*Dataset extract:*
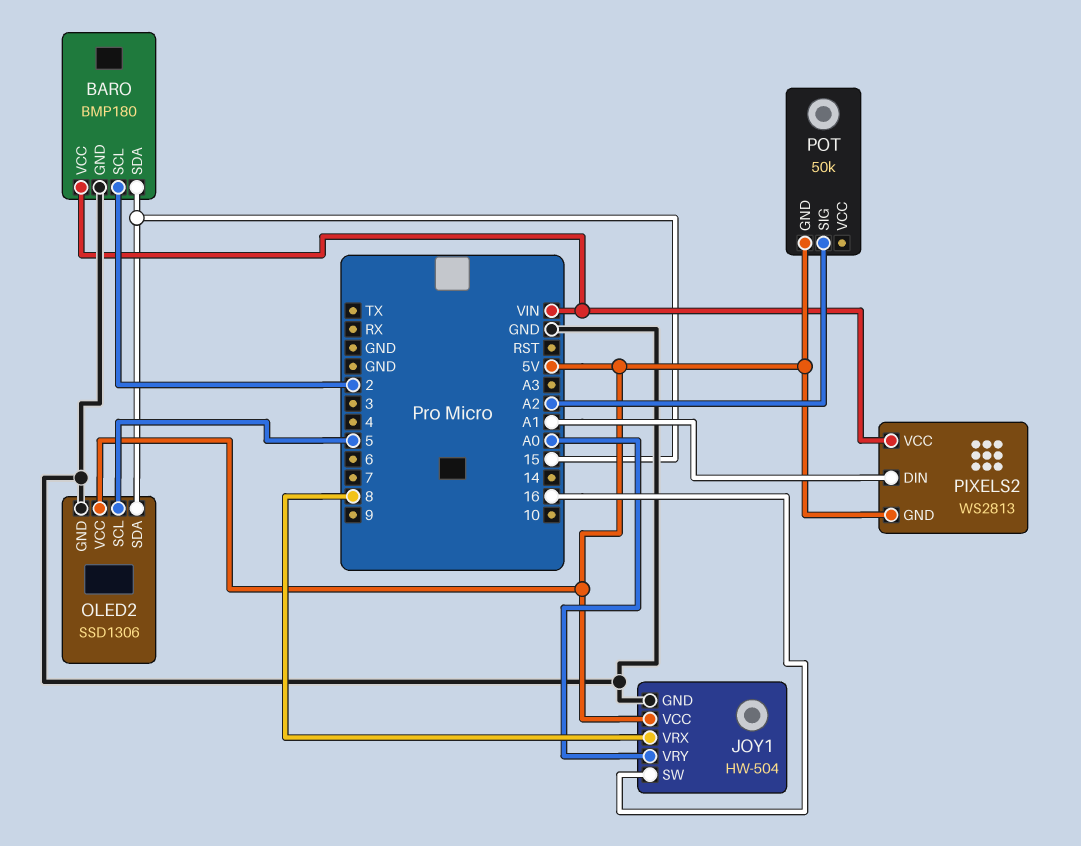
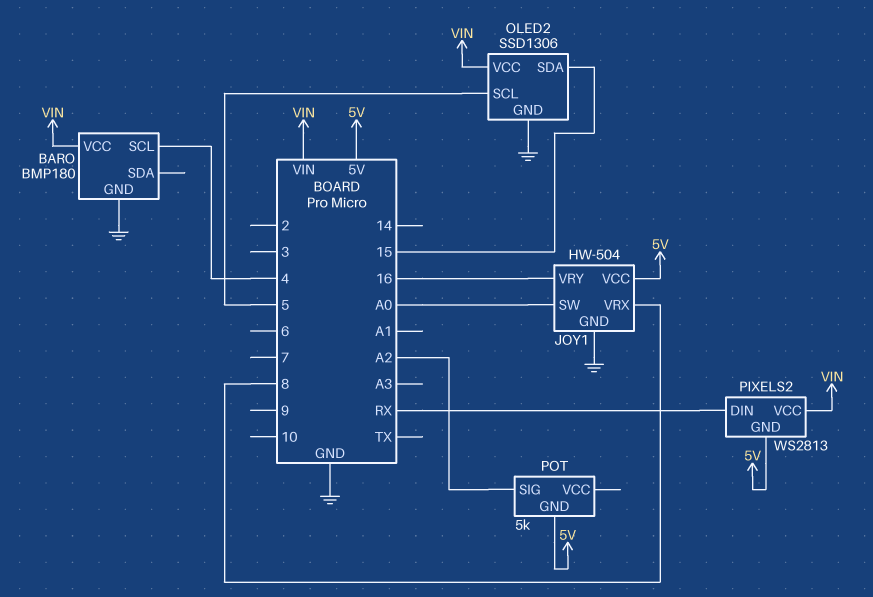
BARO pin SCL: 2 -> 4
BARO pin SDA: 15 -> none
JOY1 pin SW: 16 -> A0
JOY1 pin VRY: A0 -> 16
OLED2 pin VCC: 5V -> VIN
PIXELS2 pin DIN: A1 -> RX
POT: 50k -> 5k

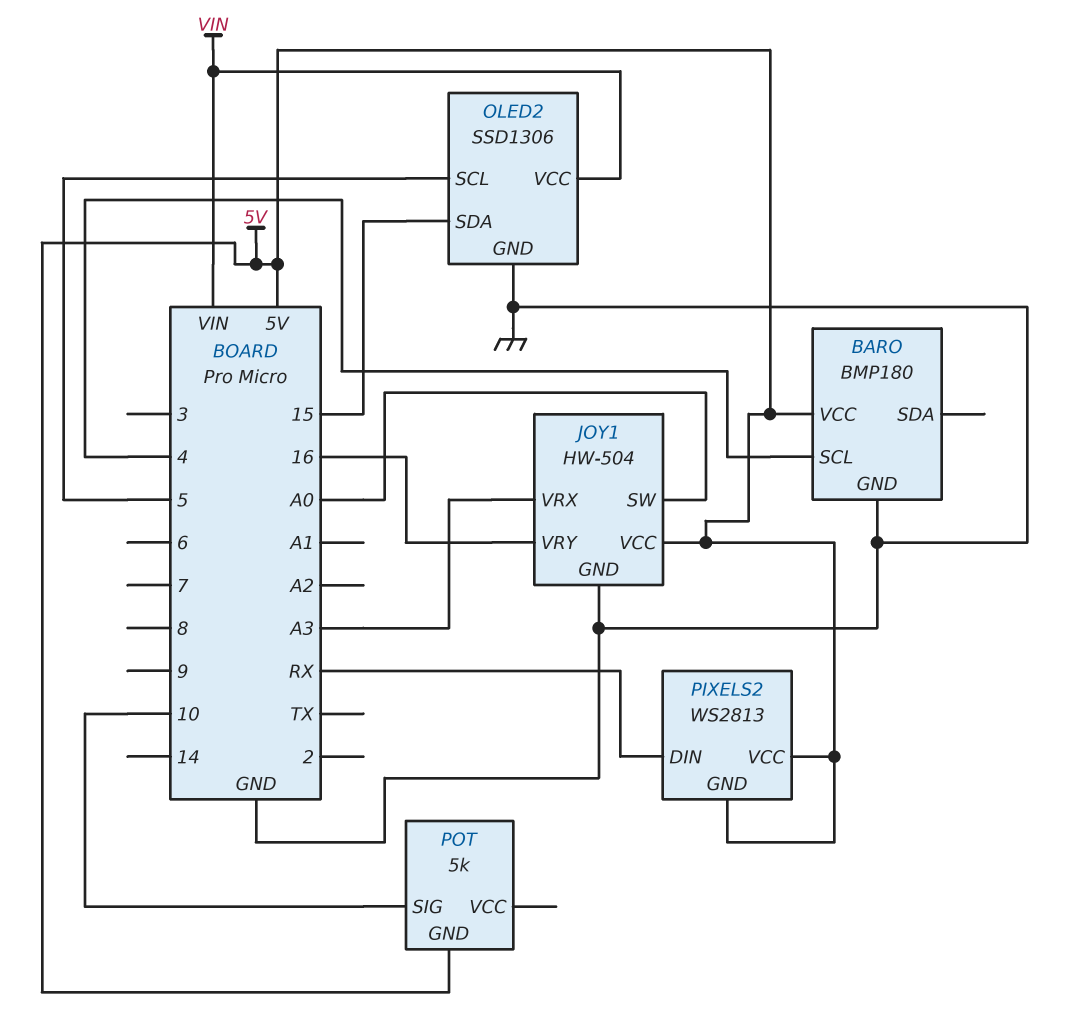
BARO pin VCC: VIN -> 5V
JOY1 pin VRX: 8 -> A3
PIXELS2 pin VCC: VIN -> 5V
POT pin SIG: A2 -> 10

*Try it:* The answer must be the full listing retyped exactly, with no pictures in it.

*Solution to the exercise:*
BARO pin SCL: 2 -> 4
BARO pin SDA: 15 -> none
JOY1 pin SW: 16 -> A0
JOY1 pin VRY: A0 -> 16
OLED2 pin VCC: 5V -> VIN
PIXELS2 pin DIN: A1 -> RX
POT: 50k -> 5k

BARO pin VCC: VIN -> 5V
JOY1 pin VRX: 8 -> A3
PIXELS2 pin VCC: VIN -> 5V
POT pin SIG: A2 -> 10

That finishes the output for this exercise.